Task instructions: Transcribe verbatim every line from the line containing "Target: stroma." to the end of the entries, including both endpoints. Output nothing beyond those lines.

Provided data:

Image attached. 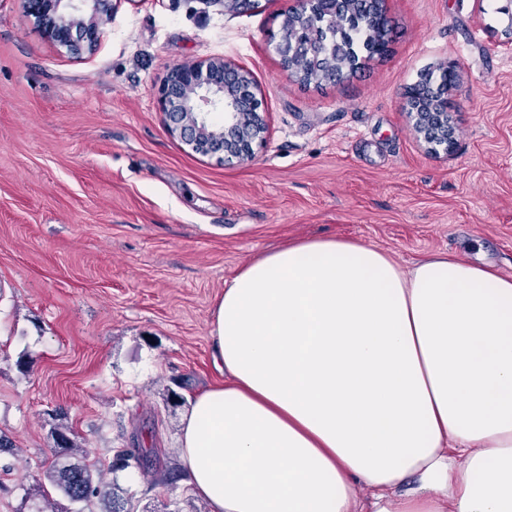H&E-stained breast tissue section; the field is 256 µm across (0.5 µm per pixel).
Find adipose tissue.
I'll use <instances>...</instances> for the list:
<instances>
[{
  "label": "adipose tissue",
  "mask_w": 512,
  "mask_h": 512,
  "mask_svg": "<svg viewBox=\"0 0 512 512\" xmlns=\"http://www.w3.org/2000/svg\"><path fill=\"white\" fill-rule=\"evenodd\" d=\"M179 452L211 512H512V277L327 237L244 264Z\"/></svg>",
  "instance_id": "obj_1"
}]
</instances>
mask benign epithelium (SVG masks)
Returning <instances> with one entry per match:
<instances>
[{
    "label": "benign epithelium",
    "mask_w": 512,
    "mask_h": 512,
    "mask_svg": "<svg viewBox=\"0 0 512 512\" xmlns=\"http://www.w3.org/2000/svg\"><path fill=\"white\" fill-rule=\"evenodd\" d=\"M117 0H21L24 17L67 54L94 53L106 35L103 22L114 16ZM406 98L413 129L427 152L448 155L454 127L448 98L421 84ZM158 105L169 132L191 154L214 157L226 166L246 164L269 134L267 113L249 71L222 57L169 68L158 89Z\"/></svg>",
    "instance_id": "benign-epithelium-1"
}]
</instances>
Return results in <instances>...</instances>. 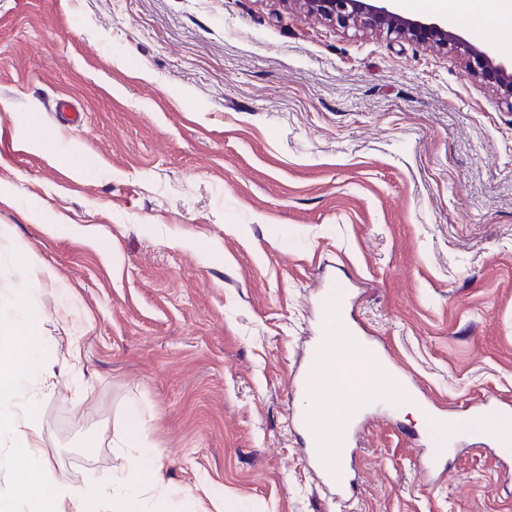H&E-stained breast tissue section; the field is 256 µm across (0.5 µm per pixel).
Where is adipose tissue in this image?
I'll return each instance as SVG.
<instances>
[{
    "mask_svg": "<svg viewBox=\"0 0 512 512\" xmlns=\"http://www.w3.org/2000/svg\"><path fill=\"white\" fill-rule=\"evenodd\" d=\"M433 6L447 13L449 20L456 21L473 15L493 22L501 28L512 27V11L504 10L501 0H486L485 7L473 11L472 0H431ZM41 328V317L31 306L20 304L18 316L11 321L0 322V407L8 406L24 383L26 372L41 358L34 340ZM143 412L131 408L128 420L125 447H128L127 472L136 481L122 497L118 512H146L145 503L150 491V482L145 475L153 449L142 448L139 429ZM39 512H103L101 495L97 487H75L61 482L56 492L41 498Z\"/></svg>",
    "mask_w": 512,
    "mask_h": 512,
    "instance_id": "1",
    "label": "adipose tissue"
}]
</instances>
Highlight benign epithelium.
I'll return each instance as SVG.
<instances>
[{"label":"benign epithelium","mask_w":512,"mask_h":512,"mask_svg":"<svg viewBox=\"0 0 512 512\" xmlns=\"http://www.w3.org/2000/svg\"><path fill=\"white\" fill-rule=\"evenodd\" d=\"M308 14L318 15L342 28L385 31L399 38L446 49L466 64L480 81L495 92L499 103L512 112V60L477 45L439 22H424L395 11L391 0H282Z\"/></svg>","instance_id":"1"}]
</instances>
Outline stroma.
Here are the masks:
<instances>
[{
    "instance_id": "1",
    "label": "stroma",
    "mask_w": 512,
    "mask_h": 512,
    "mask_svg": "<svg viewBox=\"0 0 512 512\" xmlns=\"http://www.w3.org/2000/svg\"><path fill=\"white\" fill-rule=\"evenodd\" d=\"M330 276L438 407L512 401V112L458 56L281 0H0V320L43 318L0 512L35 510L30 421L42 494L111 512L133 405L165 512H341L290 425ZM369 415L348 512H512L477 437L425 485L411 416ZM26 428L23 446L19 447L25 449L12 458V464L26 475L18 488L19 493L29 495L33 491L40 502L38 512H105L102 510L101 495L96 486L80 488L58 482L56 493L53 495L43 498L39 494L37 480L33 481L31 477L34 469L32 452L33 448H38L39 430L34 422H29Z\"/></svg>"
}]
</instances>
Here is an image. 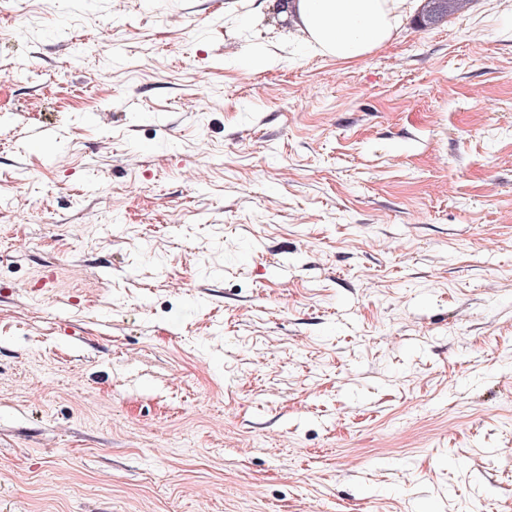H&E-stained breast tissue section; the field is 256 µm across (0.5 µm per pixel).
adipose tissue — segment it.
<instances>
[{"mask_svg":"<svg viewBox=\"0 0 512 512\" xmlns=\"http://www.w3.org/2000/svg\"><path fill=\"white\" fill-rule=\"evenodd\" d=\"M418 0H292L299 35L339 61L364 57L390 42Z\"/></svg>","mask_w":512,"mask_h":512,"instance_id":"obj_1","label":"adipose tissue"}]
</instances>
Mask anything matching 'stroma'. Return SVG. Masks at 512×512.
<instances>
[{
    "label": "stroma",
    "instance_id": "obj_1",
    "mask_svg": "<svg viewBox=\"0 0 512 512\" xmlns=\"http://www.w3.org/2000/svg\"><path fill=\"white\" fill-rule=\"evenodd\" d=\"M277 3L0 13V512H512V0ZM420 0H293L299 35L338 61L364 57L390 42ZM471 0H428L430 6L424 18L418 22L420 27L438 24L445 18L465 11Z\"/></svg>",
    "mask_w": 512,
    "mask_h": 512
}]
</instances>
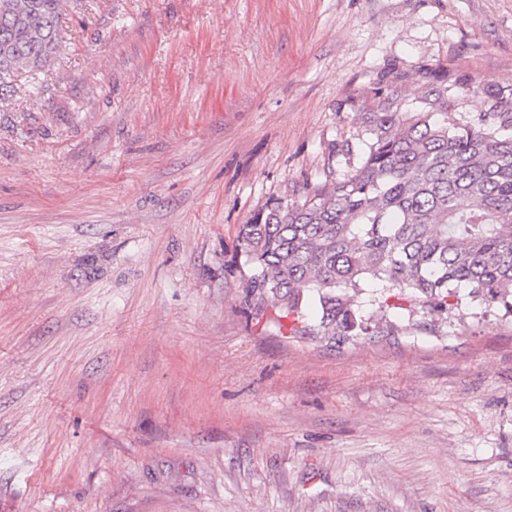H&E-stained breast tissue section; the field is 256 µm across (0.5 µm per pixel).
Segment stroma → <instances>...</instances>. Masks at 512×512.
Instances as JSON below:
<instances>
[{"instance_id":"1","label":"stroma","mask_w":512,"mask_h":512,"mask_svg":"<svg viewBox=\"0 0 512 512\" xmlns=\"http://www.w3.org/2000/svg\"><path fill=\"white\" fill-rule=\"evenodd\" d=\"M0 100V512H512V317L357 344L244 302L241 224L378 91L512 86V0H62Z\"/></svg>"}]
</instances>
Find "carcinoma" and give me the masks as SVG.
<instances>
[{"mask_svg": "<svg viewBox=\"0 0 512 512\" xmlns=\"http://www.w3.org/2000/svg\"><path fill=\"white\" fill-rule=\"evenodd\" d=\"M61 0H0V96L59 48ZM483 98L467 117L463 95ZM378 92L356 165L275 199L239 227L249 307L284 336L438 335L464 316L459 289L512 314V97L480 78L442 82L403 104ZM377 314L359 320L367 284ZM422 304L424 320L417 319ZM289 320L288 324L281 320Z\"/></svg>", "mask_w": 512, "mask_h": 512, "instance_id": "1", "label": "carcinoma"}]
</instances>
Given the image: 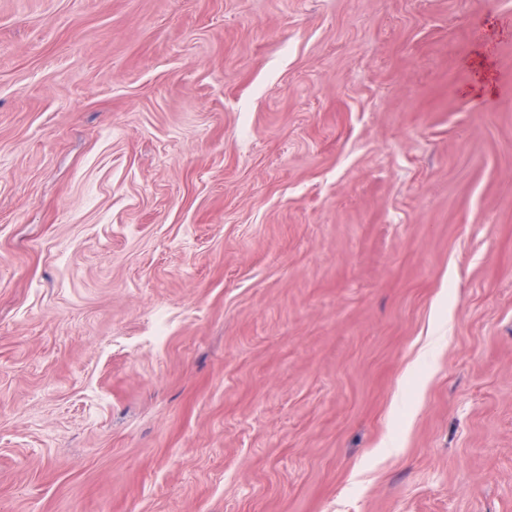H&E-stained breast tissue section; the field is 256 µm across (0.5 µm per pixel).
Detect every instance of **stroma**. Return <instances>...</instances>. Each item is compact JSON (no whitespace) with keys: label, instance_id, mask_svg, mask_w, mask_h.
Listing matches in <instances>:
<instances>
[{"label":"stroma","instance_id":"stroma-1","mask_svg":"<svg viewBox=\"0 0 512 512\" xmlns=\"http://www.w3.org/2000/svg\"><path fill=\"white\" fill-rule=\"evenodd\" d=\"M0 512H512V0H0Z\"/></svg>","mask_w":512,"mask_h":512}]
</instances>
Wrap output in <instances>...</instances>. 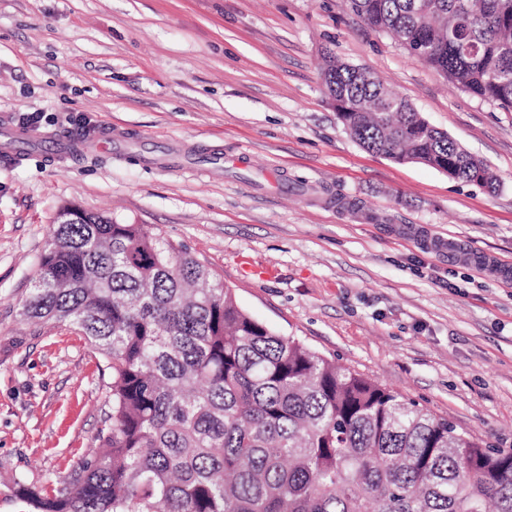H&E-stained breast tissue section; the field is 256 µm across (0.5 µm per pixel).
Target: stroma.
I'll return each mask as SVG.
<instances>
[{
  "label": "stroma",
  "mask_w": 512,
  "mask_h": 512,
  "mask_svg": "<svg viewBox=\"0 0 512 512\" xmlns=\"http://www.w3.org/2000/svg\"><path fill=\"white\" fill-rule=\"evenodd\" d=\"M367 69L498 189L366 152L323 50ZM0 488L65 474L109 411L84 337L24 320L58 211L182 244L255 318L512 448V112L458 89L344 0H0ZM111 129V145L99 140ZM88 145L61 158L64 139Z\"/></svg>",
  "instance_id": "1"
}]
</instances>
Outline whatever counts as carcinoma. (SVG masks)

Exercise response:
Target: stroma.
I'll return each mask as SVG.
<instances>
[{
  "label": "stroma",
  "mask_w": 512,
  "mask_h": 512,
  "mask_svg": "<svg viewBox=\"0 0 512 512\" xmlns=\"http://www.w3.org/2000/svg\"><path fill=\"white\" fill-rule=\"evenodd\" d=\"M367 69L498 189L366 152L323 50ZM0 488L65 474L109 411L84 337L24 320L58 211L182 244L255 318L512 448V112L458 89L344 0H0ZM111 129V145L99 140ZM88 145L61 158L64 139Z\"/></svg>",
  "instance_id": "1"
}]
</instances>
Outline whatever counts as carcinoma. (SVG masks)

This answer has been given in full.